======== Stored data
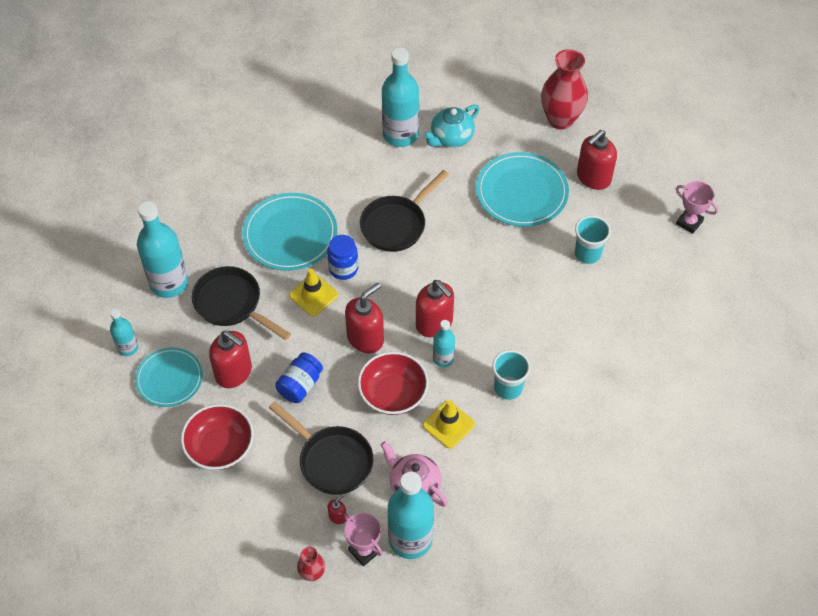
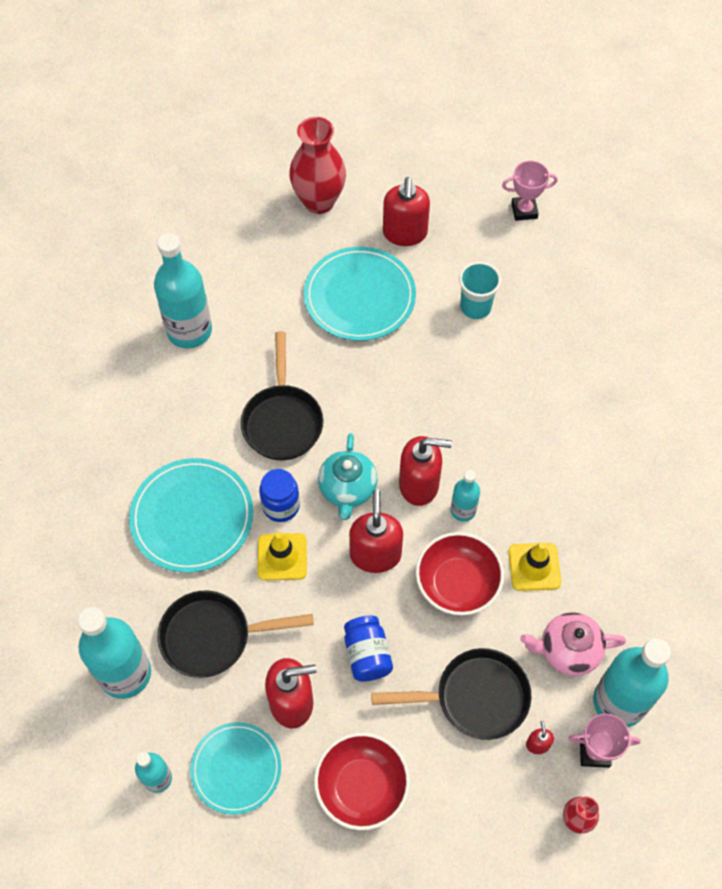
camera: 45 degrees left, 5 degrees up
(451, 138) = (240, 296): turquoise teapot -> turquoise teapot (347, 489)
(508, 388) = (544, 487): turquoise cup -> none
================
What to produce »
Repeat the data verbatim, excluding all pictures.

Written response »
camera: 45 degrees left, 5 degrees up
(451, 138) = (240, 296): turquoise teapot -> turquoise teapot (347, 489)
(508, 388) = (544, 487): turquoise cup -> none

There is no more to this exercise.